**Material provided**
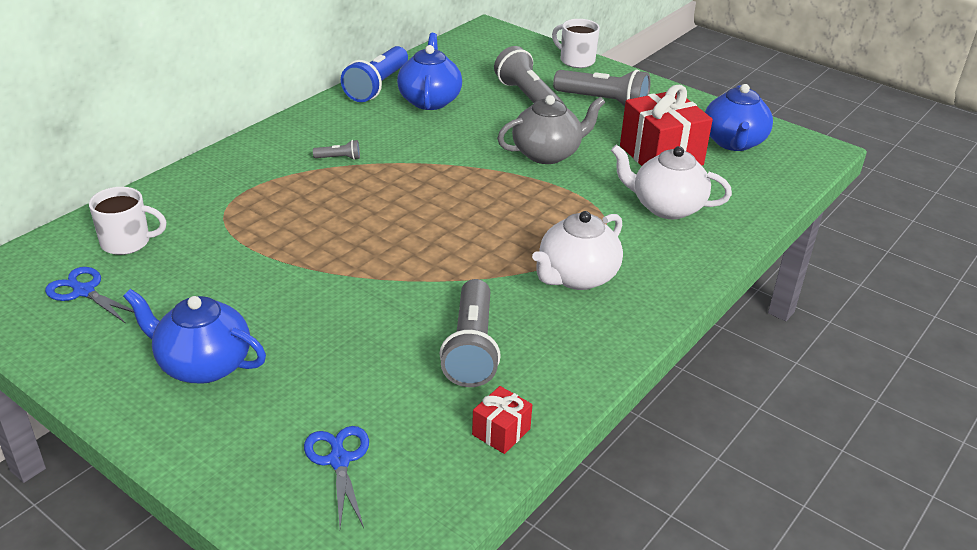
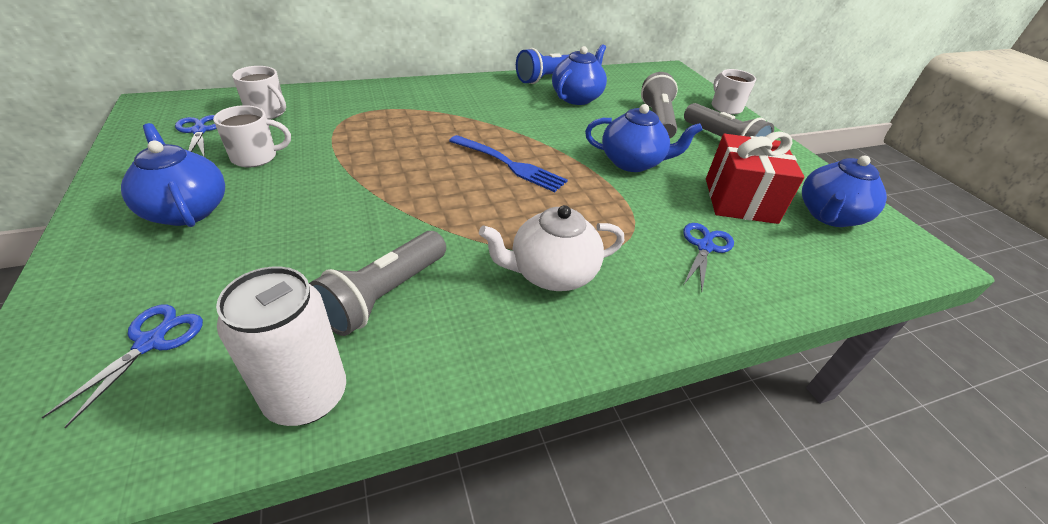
camera: 30 degrees right, 5 degrees up
(191, 291) = (256, 157): none -> white mug
(339, 158) = (467, 111): grey flashlight -> none
(444, 199) = (509, 164): none -> blue fork
(501, 432) = (306, 396): red gift -> white can
(547, 153) = (632, 162): grey teapot -> blue teapot
(666, 207) = (705, 246): white teapot -> blue scissors

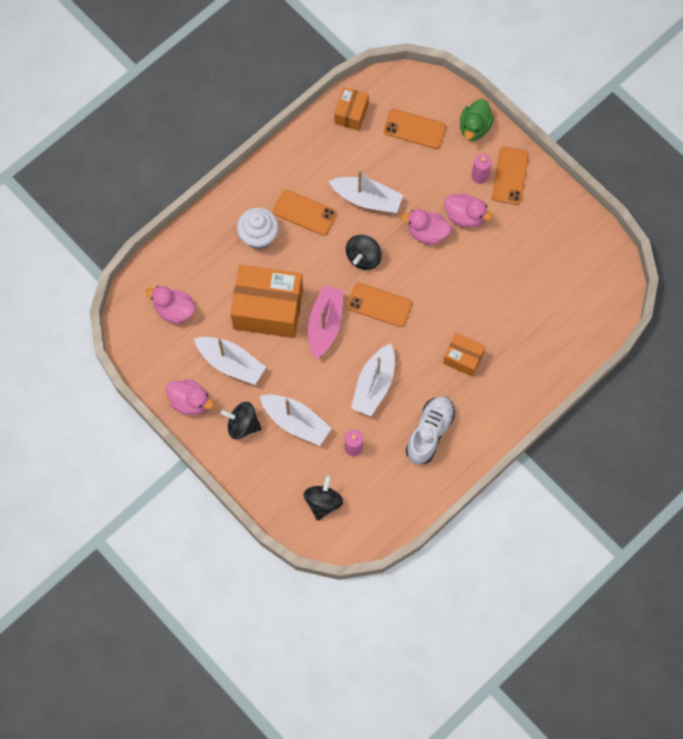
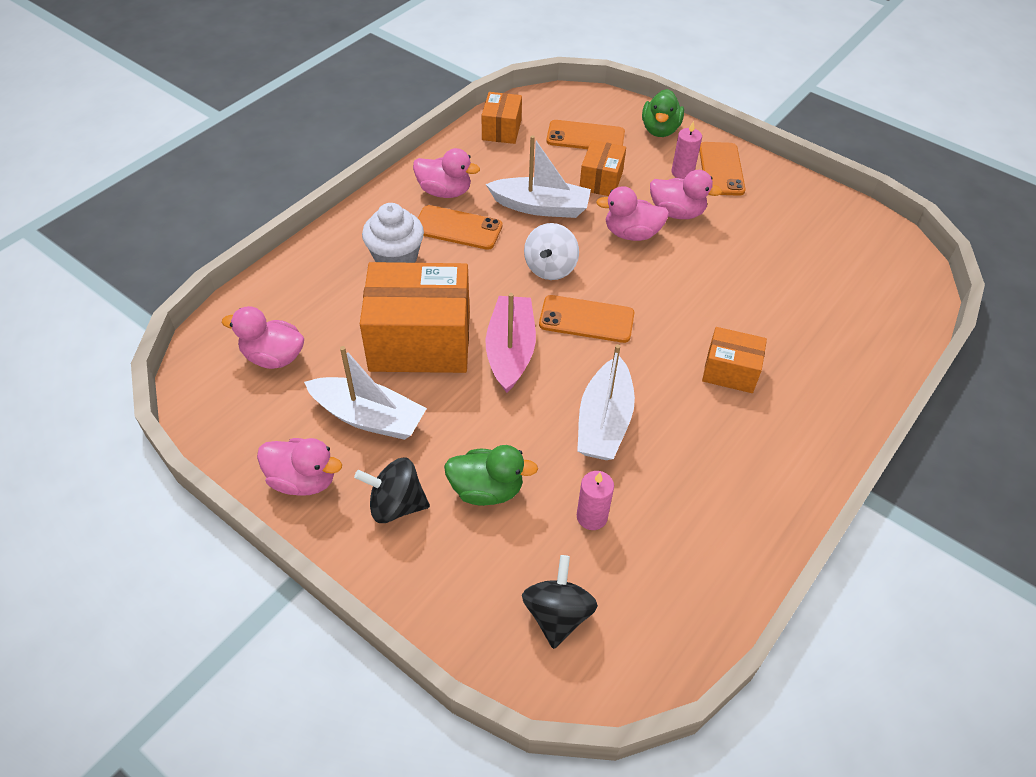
camera: 10 degrees left, 20 degrees down
(296, 422) = (487, 489): white boat -> green duck
(300, 175) = (445, 192): none -> pink duck
(363, 257) = (550, 268): black spinning top -> white spinning top
(416, 177) = (601, 180): none -> orange box
(429, 433) = (712, 479): white shoe -> none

**Your assignment**
Take the entries above and set them down exactly, minus the pictures.

**Answer below**
camera: 30 degrees right, 5 degrees up
(191, 291) = (256, 157): none -> white mug
(339, 158) = (467, 111): grey flashlight -> none
(444, 199) = (509, 164): none -> blue fork
(501, 432) = (306, 396): red gift -> white can
(547, 153) = (632, 162): grey teapot -> blue teapot
(666, 207) = (705, 246): white teapot -> blue scissors

camera: 10 degrees left, 20 degrees down
(296, 422) = (487, 489): white boat -> green duck
(300, 175) = (445, 192): none -> pink duck
(363, 257) = (550, 268): black spinning top -> white spinning top
(416, 177) = (601, 180): none -> orange box
(429, 433) = (712, 479): white shoe -> none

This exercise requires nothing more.